==== Supplied entries ====

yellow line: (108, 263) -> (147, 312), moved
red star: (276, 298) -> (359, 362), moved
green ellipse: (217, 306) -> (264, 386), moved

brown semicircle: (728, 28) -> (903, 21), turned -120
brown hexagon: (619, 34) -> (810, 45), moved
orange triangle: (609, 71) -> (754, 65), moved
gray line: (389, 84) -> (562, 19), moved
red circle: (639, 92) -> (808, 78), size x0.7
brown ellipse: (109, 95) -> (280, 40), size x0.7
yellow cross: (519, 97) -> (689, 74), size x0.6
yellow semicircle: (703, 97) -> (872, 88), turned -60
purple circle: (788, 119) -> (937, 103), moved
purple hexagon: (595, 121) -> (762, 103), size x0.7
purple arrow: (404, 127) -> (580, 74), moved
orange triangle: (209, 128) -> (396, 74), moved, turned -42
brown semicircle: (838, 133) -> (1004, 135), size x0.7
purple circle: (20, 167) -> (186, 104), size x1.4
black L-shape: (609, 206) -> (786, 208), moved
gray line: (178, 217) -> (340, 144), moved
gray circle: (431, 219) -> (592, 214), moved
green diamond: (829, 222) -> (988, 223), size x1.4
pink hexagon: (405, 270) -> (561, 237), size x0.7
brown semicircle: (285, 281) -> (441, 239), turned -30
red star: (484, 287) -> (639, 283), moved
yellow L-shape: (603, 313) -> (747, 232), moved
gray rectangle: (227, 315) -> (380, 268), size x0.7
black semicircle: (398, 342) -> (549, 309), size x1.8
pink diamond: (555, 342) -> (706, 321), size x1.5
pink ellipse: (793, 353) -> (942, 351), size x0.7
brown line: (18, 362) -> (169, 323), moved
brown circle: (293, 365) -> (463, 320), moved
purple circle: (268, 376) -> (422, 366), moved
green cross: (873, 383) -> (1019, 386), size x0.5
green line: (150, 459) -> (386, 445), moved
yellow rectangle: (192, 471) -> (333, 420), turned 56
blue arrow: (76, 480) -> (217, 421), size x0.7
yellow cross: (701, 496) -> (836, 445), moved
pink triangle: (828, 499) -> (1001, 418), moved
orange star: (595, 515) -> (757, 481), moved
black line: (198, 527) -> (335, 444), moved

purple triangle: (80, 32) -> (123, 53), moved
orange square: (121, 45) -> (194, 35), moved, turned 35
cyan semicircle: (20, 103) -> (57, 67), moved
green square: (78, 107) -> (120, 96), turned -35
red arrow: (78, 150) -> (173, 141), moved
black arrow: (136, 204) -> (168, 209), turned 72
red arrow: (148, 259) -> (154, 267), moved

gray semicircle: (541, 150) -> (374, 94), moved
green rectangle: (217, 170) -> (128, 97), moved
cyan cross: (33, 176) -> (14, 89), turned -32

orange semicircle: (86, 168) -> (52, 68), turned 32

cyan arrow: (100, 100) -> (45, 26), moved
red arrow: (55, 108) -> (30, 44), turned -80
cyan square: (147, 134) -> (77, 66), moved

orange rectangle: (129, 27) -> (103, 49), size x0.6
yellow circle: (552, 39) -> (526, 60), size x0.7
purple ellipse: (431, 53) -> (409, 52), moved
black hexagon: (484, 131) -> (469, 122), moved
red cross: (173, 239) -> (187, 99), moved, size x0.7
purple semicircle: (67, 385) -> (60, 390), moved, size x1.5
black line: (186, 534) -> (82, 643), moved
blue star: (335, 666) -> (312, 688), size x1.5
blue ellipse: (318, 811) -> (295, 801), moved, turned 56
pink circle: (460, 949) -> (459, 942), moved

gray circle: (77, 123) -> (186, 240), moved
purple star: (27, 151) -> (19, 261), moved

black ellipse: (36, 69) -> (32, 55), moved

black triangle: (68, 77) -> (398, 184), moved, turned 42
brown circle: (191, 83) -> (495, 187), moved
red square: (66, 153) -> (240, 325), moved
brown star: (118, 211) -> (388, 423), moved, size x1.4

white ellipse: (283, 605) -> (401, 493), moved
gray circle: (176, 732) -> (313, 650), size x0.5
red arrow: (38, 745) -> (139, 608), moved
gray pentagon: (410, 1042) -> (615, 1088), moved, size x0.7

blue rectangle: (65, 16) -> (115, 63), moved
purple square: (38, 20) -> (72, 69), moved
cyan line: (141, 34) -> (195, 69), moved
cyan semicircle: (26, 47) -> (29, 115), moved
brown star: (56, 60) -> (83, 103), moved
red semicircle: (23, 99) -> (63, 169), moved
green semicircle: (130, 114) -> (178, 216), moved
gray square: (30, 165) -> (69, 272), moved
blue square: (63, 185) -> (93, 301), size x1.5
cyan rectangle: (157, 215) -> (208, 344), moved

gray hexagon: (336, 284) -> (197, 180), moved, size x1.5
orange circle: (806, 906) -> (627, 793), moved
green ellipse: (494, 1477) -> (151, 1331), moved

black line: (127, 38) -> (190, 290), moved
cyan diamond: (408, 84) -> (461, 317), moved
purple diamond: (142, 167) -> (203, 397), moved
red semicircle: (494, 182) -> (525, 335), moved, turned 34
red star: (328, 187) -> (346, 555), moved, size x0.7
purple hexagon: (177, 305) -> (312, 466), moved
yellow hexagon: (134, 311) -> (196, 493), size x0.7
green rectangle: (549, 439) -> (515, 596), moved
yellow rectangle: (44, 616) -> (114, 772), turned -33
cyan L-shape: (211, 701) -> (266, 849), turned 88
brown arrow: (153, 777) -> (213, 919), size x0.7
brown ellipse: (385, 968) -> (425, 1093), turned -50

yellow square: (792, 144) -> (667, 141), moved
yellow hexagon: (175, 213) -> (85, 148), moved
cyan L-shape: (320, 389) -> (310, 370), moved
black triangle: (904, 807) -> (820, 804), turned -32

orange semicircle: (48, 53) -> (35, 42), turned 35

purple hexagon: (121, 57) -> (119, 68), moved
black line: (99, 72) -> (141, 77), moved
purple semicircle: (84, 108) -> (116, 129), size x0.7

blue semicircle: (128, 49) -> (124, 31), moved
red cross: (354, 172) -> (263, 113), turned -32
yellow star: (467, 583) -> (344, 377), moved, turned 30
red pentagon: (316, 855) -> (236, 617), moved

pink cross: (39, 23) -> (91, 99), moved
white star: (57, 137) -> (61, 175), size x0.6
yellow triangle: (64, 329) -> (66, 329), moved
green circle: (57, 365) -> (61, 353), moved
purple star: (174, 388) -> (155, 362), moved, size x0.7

====

= Your instructions =
Output exactly the leading lines of the data, up to and including the line marked by "pink ellipse: (793, 353)".

= Your response =
yellow line: (108, 263) -> (147, 312), moved
red star: (276, 298) -> (359, 362), moved
green ellipse: (217, 306) -> (264, 386), moved

brown semicircle: (728, 28) -> (903, 21), turned -120
brown hexagon: (619, 34) -> (810, 45), moved
orange triangle: (609, 71) -> (754, 65), moved
gray line: (389, 84) -> (562, 19), moved
red circle: (639, 92) -> (808, 78), size x0.7
brown ellipse: (109, 95) -> (280, 40), size x0.7
yellow cross: (519, 97) -> (689, 74), size x0.6
yellow semicircle: (703, 97) -> (872, 88), turned -60
purple circle: (788, 119) -> (937, 103), moved
purple hexagon: (595, 121) -> (762, 103), size x0.7
purple arrow: (404, 127) -> (580, 74), moved
orange triangle: (209, 128) -> (396, 74), moved, turned -42
brown semicircle: (838, 133) -> (1004, 135), size x0.7
purple circle: (20, 167) -> (186, 104), size x1.4
black L-shape: (609, 206) -> (786, 208), moved
gray line: (178, 217) -> (340, 144), moved
gray circle: (431, 219) -> (592, 214), moved
green diamond: (829, 222) -> (988, 223), size x1.4
pink hexagon: (405, 270) -> (561, 237), size x0.7
brown semicircle: (285, 281) -> (441, 239), turned -30
red star: (484, 287) -> (639, 283), moved
yellow L-shape: (603, 313) -> (747, 232), moved
gray rectangle: (227, 315) -> (380, 268), size x0.7
black semicircle: (398, 342) -> (549, 309), size x1.8
pink diamond: (555, 342) -> (706, 321), size x1.5
pink ellipse: (793, 353) -> (942, 351), size x0.7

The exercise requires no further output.